● **Dataset section**:
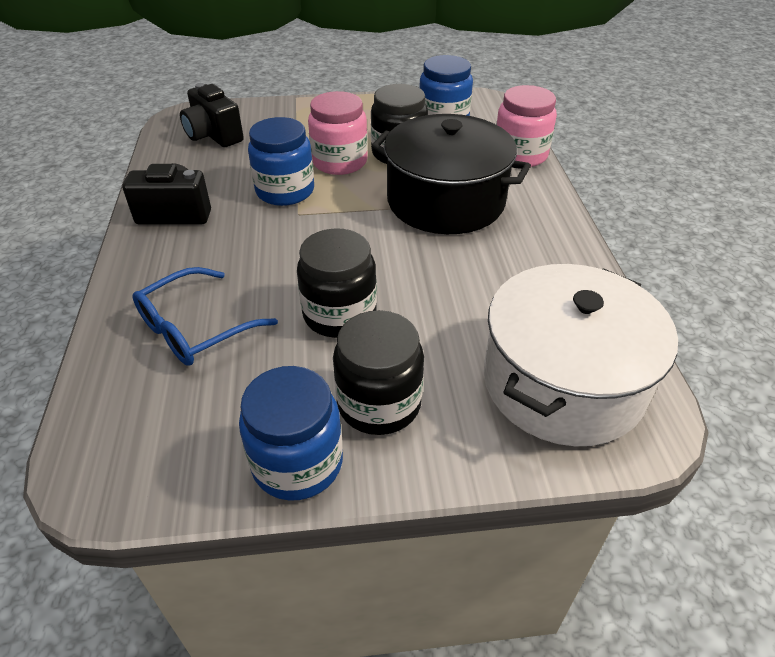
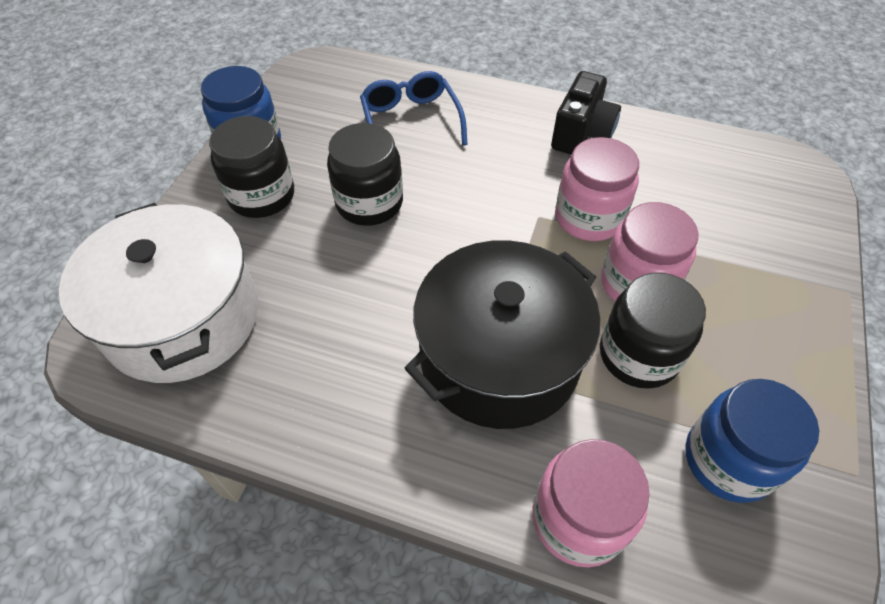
camera: 115 degrees right, 10 degrees up
(213, 136) = (741, 186): black camera -> none
(285, 191) = (588, 218): blue jar -> pink jar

● **Your task**:
Please find every line in the listing that holds the string "camera" and copy it.

● **Task answer**:
camera: 115 degrees right, 10 degrees up
(213, 136) = (741, 186): black camera -> none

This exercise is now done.